------ Records for this exercise ------

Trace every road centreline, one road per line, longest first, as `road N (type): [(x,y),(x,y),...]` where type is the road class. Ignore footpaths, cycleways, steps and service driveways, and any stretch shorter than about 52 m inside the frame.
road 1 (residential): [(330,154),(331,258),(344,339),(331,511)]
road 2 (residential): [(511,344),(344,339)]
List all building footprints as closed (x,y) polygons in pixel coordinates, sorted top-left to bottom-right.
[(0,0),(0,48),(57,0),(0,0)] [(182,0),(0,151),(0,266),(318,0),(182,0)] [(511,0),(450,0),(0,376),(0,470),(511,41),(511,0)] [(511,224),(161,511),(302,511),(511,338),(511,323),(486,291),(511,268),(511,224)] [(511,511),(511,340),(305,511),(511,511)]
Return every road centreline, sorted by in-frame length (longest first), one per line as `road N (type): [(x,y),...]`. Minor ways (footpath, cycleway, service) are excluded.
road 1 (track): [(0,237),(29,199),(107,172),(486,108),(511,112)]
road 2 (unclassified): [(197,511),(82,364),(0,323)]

------
------ Records for this exercise ------

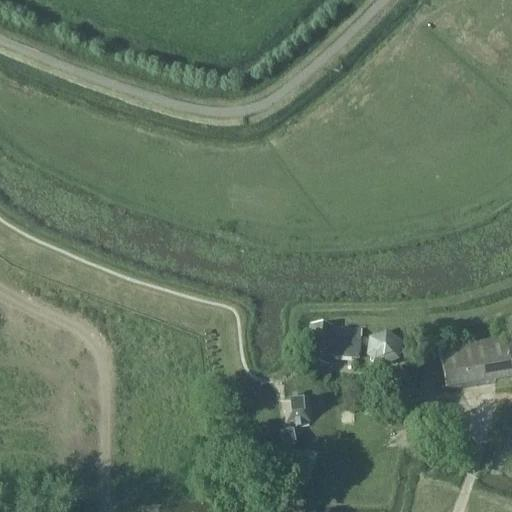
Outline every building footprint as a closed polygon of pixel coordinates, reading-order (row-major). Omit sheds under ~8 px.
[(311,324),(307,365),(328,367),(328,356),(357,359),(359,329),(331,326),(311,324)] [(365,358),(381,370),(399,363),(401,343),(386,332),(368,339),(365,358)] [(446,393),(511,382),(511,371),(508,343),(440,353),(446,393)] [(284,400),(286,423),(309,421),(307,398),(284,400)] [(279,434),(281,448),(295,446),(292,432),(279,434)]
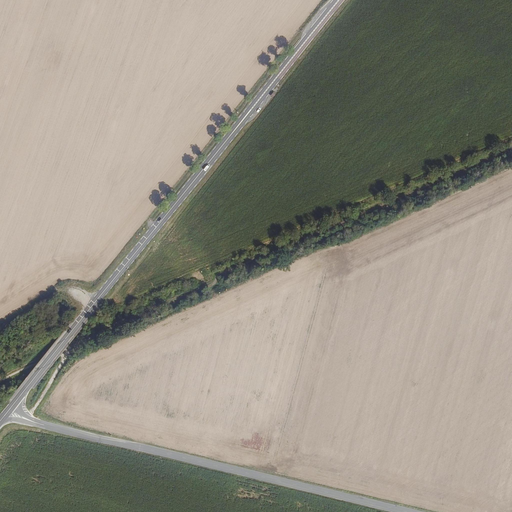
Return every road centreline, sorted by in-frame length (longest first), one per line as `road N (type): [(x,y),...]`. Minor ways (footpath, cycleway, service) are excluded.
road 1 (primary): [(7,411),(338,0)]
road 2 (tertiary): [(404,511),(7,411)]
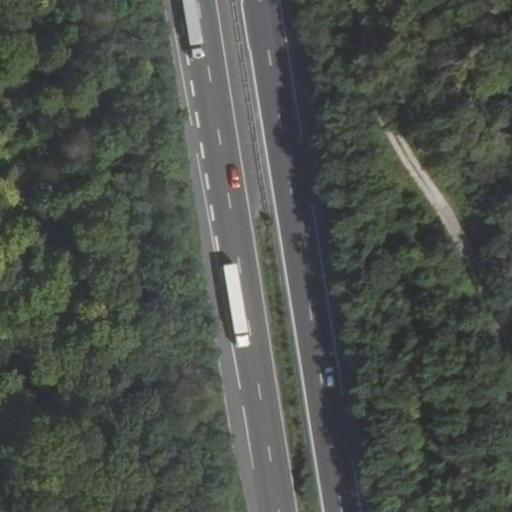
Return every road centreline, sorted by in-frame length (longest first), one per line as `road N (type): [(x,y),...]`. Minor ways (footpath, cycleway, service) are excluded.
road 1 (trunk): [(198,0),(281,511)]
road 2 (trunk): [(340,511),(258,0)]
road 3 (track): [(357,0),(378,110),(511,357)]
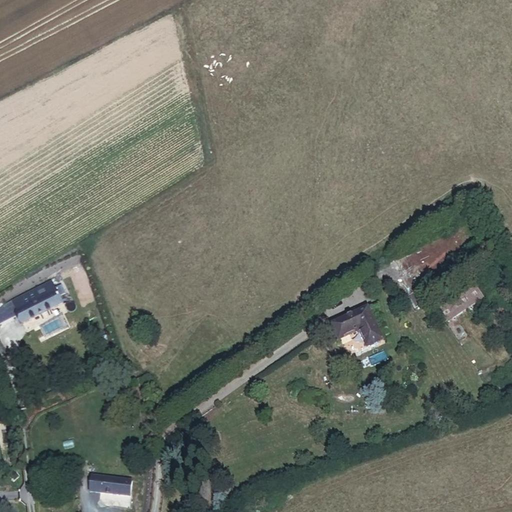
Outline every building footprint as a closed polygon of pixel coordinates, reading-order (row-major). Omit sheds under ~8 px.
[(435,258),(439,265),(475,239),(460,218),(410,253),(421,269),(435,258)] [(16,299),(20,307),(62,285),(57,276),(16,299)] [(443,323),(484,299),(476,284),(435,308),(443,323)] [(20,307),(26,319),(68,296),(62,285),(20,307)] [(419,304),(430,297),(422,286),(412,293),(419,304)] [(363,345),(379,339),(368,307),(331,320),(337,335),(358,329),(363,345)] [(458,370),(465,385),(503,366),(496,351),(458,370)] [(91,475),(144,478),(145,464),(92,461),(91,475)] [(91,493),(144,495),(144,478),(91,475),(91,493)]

------

* **Requirements**:
Can you rewrite the records from the line containing "Trace every road" through the line containing "road 1 (residential): [(330,154),(331,258),(344,339),(331,511)]", both included, as a numbered list with any blank lines left out?

* **The response**:
1. Trace every road centreline, one road per line, longest first, as `road N (type): [(x,y),(x,y),...]` where type is the road class. Ignore footpaths, cycleways, steps and service driveways, and any stretch shorter than about 52 m inside the frame.
2. road 1 (residential): [(330,154),(331,258),(344,339),(331,511)]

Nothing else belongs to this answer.